• PROBLEM DETAILS
Leave every picture out and return the rest of the listing verbatim.

• SUPPLIED RECORDS
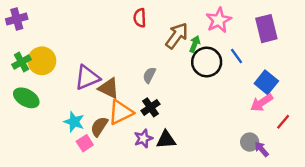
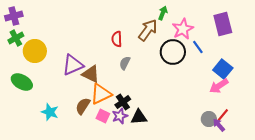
red semicircle: (140, 18) -> (117, 39), moved
pink star: (219, 20) -> (183, 29), moved
green arrow: (195, 44) -> (163, 13), moved
green cross: (21, 62) -> (16, 38), moved
black cross: (151, 107) -> (123, 102), moved
cyan star: (74, 122) -> (50, 112), moved
red line: (283, 122) -> (223, 115), moved
pink square: (85, 143) -> (103, 116), moved, turned -32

• REPLY TO THE TASK
red semicircle: (140, 18) -> (117, 39), moved
pink star: (219, 20) -> (183, 29), moved
green arrow: (195, 44) -> (163, 13), moved
green cross: (21, 62) -> (16, 38), moved
black cross: (151, 107) -> (123, 102), moved
cyan star: (74, 122) -> (50, 112), moved
red line: (283, 122) -> (223, 115), moved
pink square: (85, 143) -> (103, 116), moved, turned -32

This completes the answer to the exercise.